Problem: Excluding pictures, retype the line with "yellow donut: 7 -> 8" and each line that follows it to the end of the data below, word for word.

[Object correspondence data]
-------

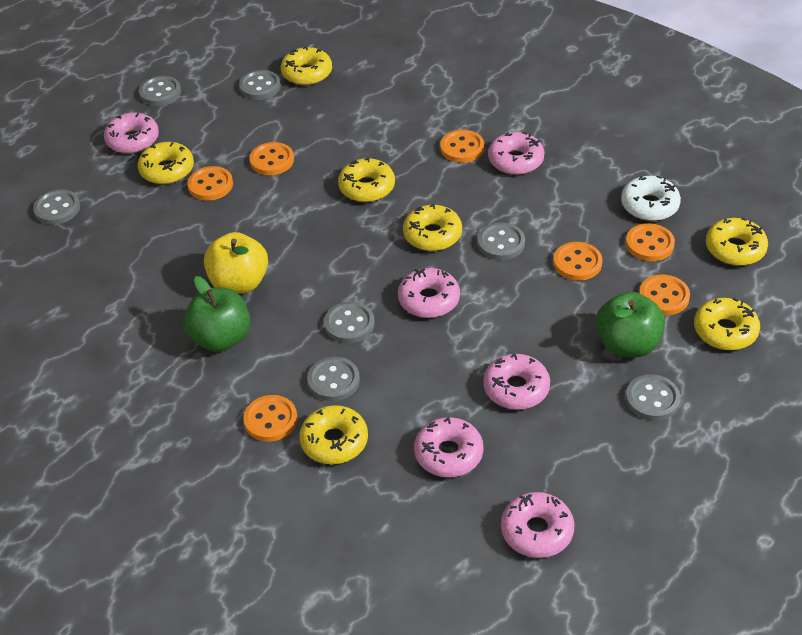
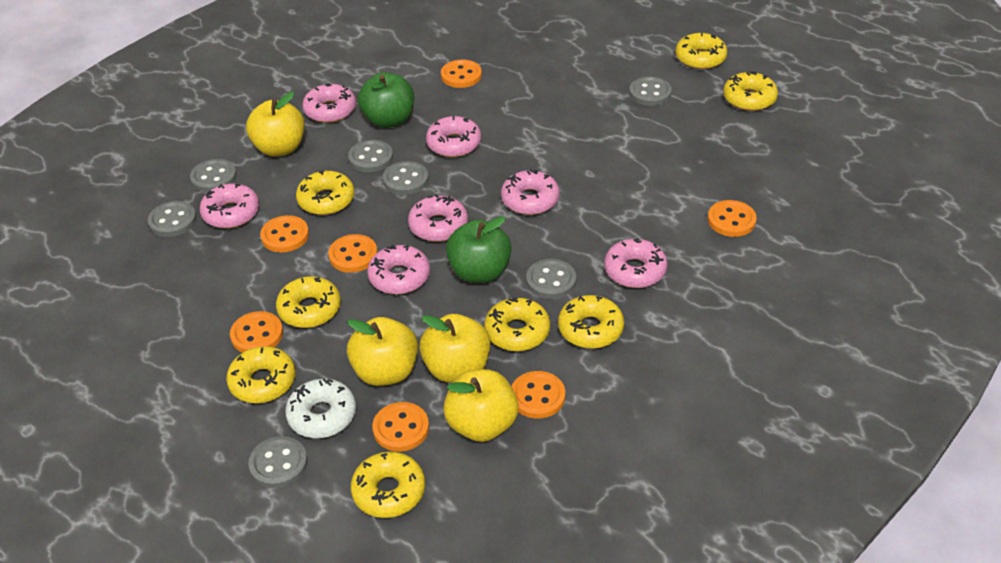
pink donut: 6 -> 7
yellow apple: 1 -> 4
yellow donut: 7 -> 8

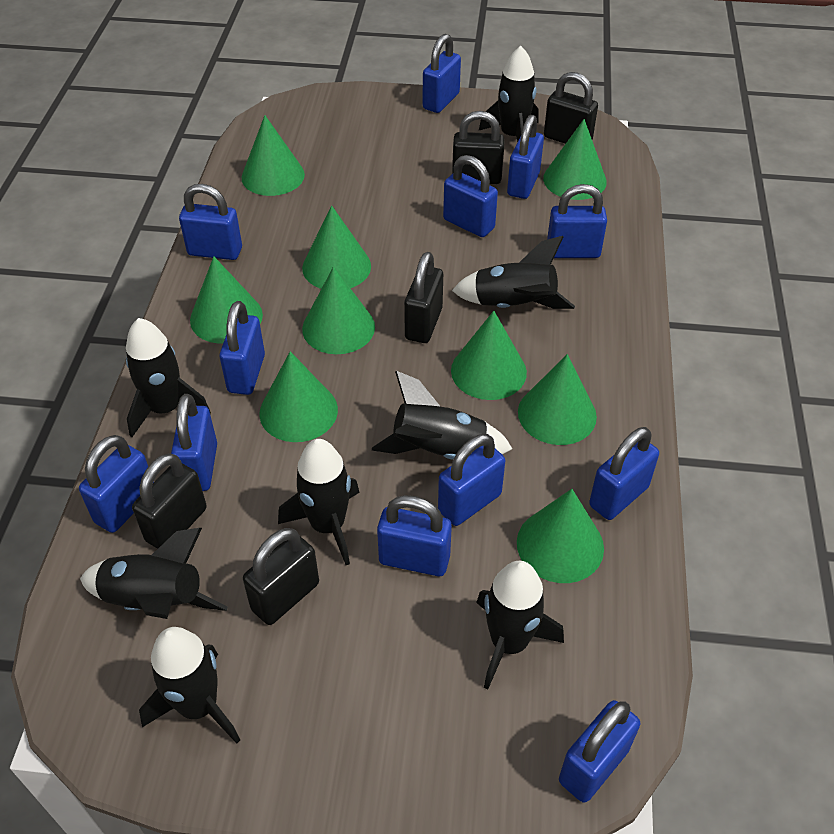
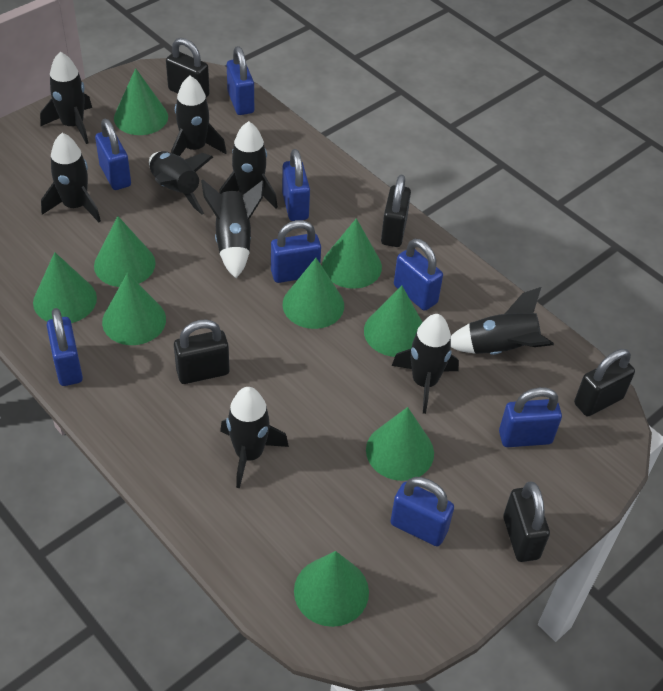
black rocket: 8 -> 9
blue padlock: 12 -> 8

-------

Output:
yellow donut: 7 -> 8

black rocket: 8 -> 9
blue padlock: 12 -> 8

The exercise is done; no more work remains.